*Assigned task*: Using the listing below, copy exactly the lines from the one containing "camera: 35 degrees left, 10 degrees up" to the one containing "(419, 242) = (508, 204): red", both lines included, and no others.

*Available records*:
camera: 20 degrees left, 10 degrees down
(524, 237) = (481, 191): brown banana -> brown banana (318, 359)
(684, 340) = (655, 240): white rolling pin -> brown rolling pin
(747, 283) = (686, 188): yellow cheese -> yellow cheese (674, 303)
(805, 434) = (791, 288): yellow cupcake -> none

* * *

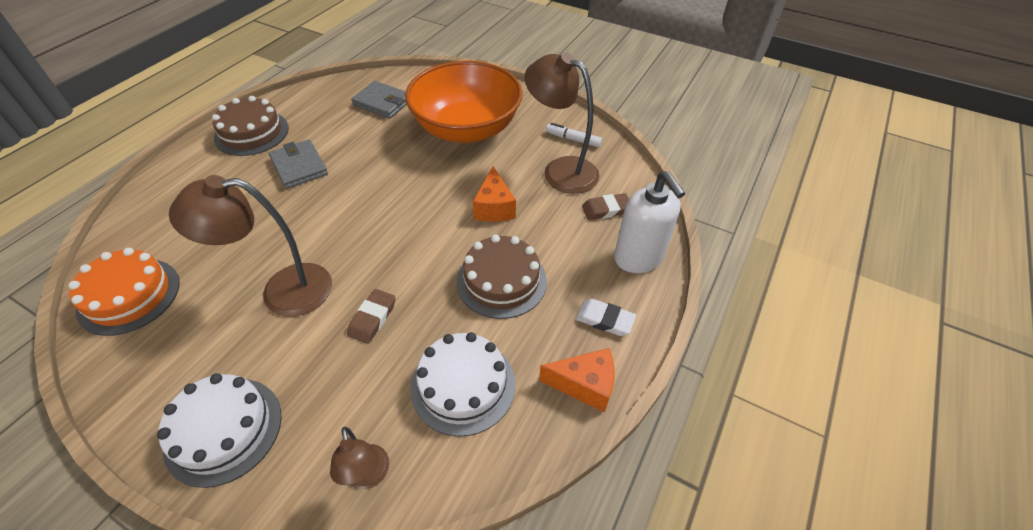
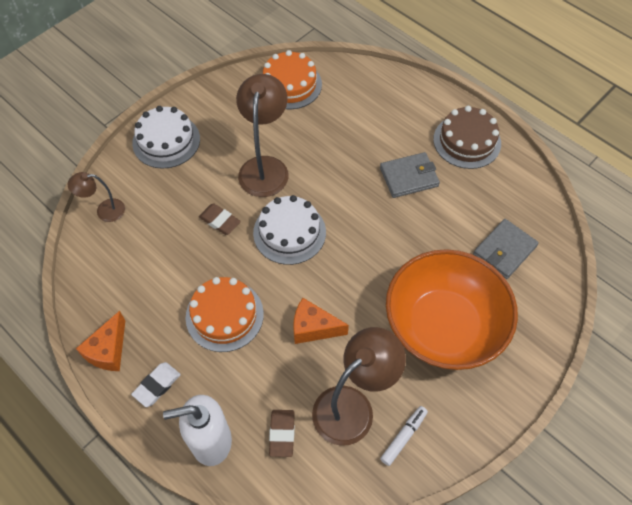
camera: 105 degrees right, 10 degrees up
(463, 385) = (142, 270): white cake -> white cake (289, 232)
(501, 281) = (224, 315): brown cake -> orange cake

---

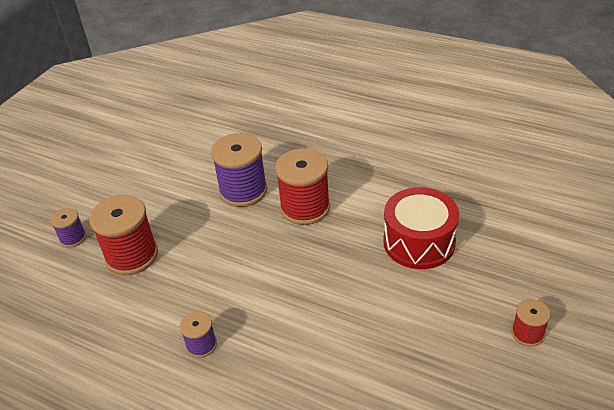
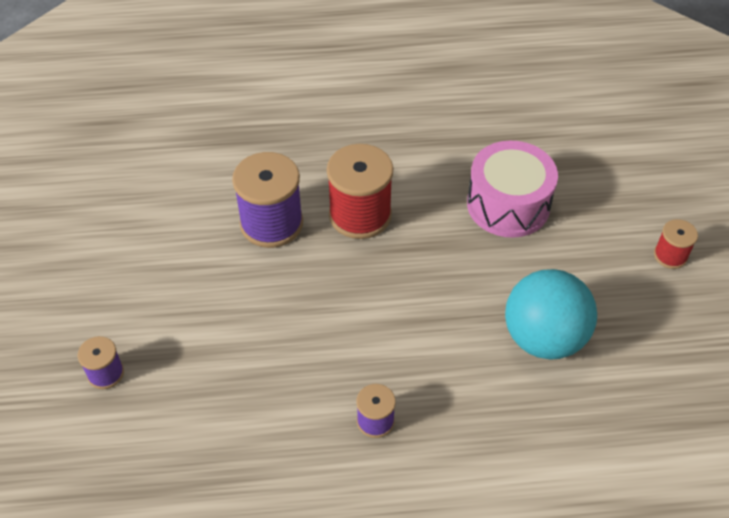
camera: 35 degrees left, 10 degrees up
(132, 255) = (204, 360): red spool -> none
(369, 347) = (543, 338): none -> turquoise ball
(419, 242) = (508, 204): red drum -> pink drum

*Output*:
camera: 35 degrees left, 10 degrees up
(132, 255) = (204, 360): red spool -> none
(369, 347) = (543, 338): none -> turquoise ball
(419, 242) = (508, 204): red drum -> pink drum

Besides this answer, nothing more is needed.